Content starts

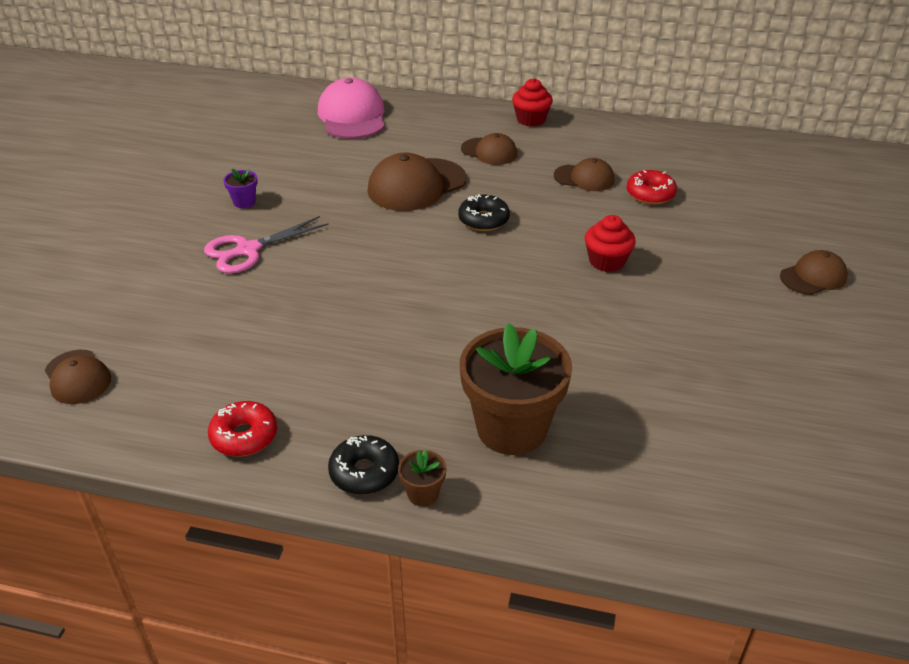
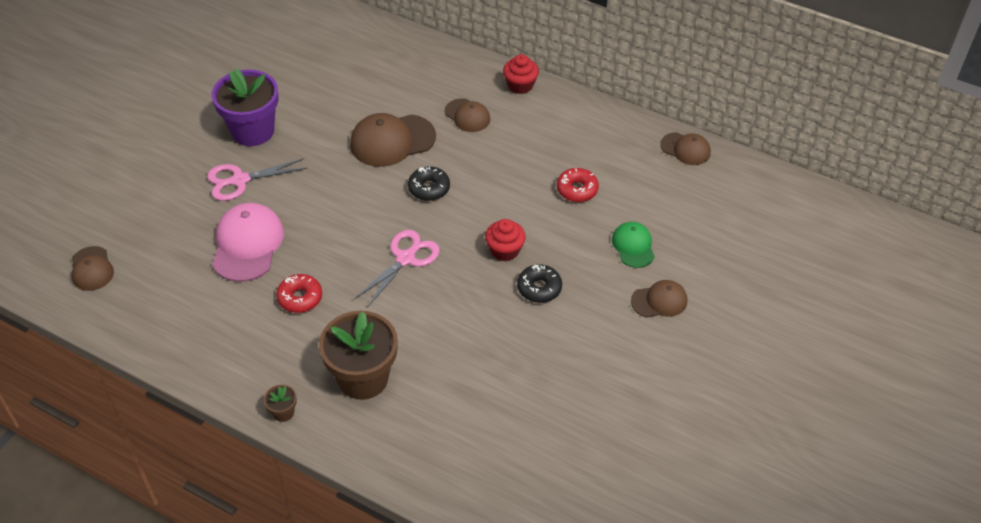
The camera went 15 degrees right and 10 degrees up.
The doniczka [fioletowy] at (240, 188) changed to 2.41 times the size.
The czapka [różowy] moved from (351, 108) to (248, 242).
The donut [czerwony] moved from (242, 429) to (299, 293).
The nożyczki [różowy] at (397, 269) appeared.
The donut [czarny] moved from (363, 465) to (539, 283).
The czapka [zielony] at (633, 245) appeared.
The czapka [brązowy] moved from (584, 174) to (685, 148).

Content ends

**Task brief**
Repeat exactly the lines above from the line that contains "The donut [czarny]" through the end. Include both of these ends; leave out everything else.

**Response to the task**
The donut [czarny] moved from (363, 465) to (539, 283).
The czapka [zielony] at (633, 245) appeared.
The czapka [brązowy] moved from (584, 174) to (685, 148).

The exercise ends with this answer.